> Given records
━━━━━━━━

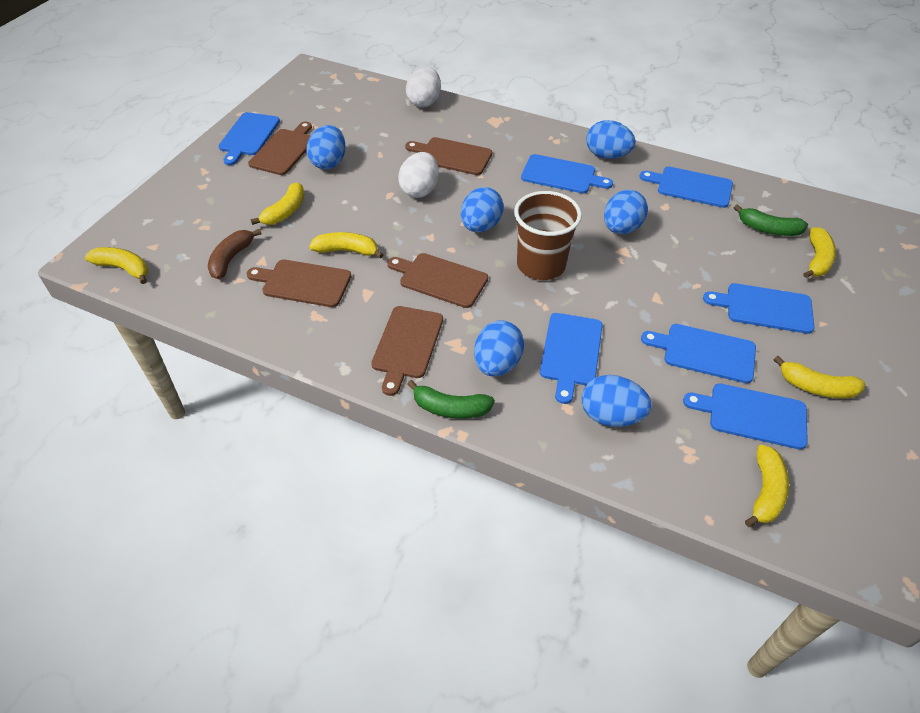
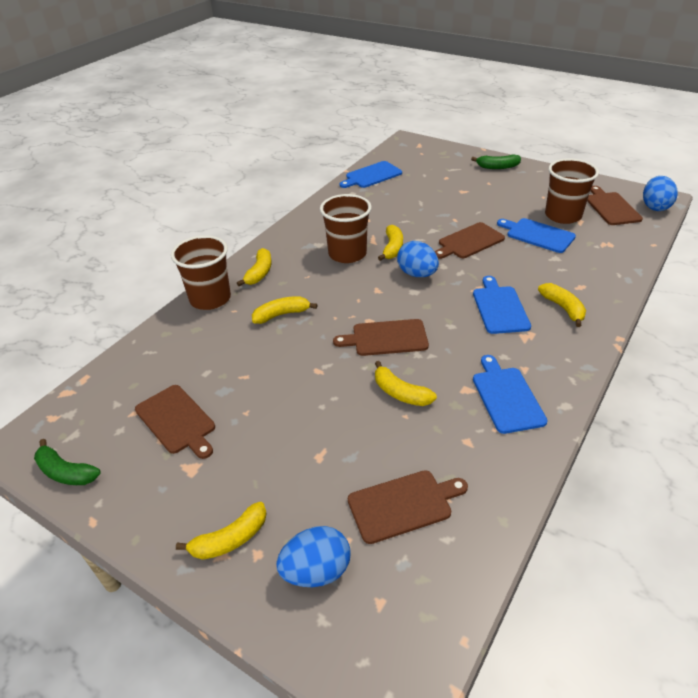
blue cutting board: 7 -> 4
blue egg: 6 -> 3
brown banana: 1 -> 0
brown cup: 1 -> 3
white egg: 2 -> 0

━━━━━━━━

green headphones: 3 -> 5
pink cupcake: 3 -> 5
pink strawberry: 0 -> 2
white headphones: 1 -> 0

━━━━━━━━

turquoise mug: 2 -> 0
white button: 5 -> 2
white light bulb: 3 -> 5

━━━━━━━━

Select every line above that contains the word "white", and copy it.

> Solution to this task
white egg: 2 -> 0
white headphones: 1 -> 0
white button: 5 -> 2
white light bulb: 3 -> 5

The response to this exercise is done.